The expected output is the line with "FAN2 pin SIG: RX -> MI" followed by every remaining line of the entries, all repeated exactly.

*****

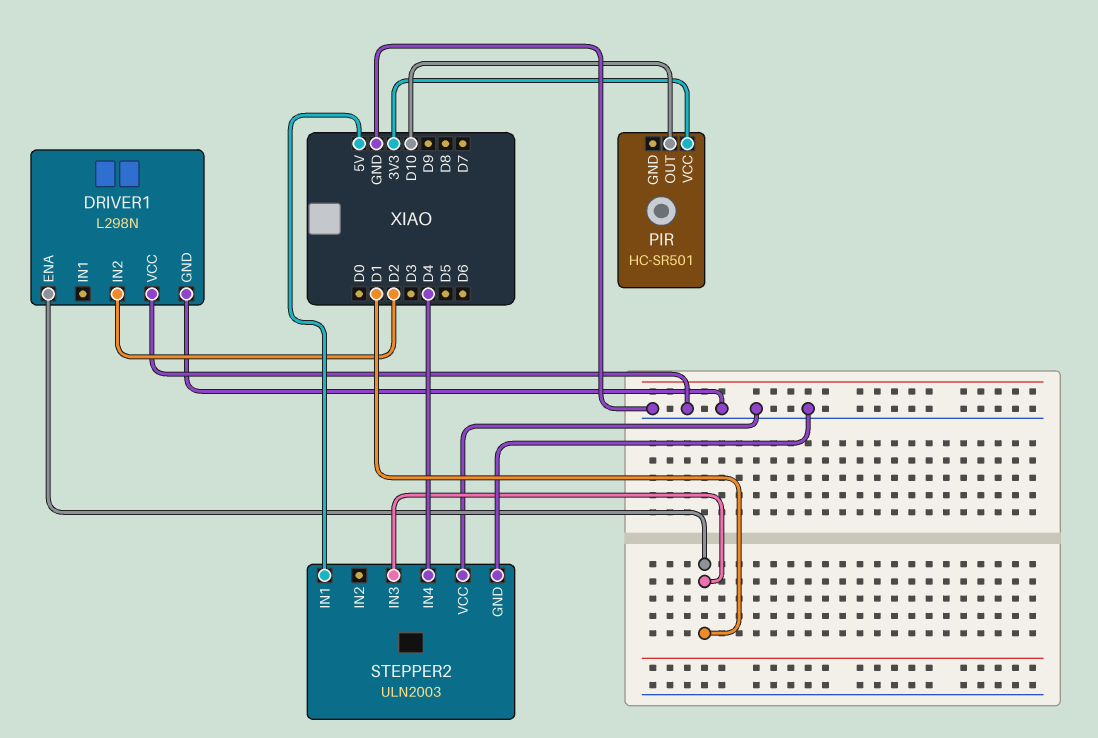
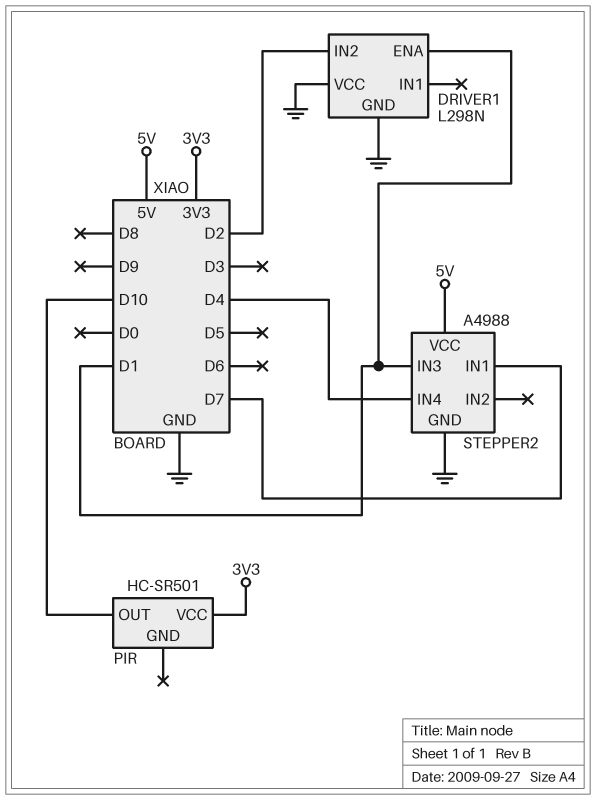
STEPPER2: ULN2003 -> A4988
STEPPER2 pin IN1: 5V -> D7
STEPPER2 pin VCC: GND -> 5V

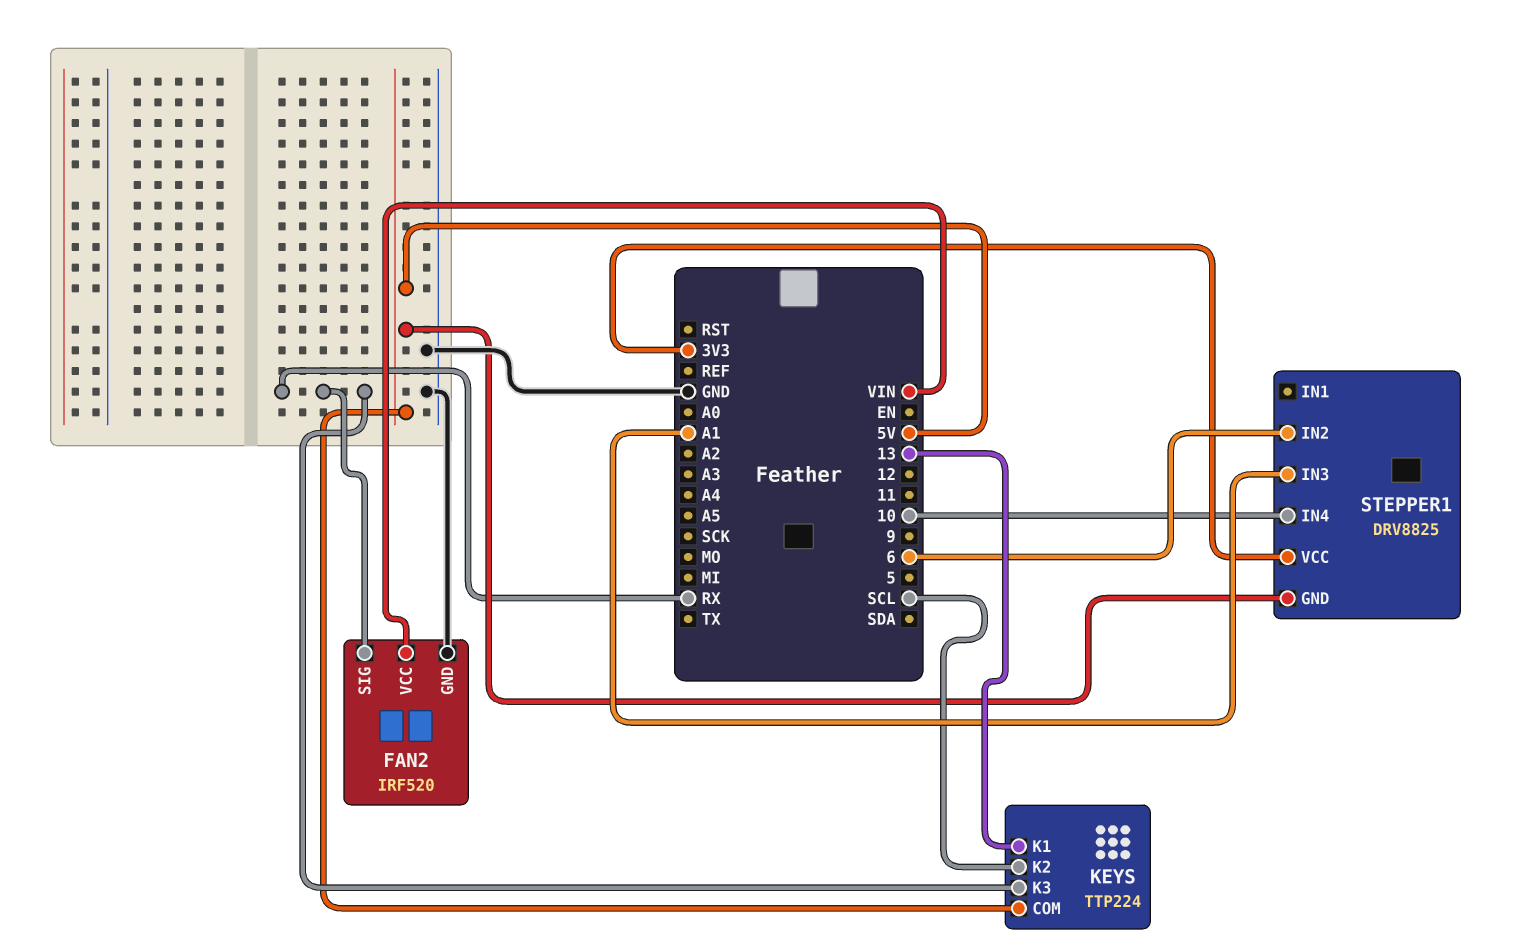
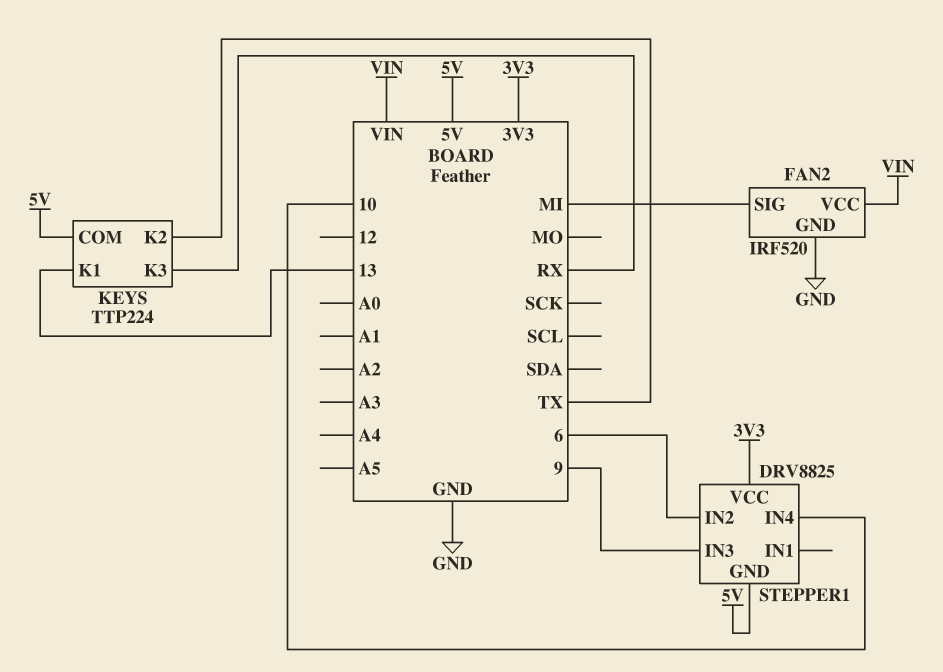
FAN2 pin SIG: RX -> MI
KEYS pin K2: SCL -> TX
STEPPER1 pin IN3: A1 -> 9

*****

SOLVED PROBLEM →
FAN2 pin SIG: RX -> MI
KEYS pin K2: SCL -> TX
STEPPER1 pin IN3: A1 -> 9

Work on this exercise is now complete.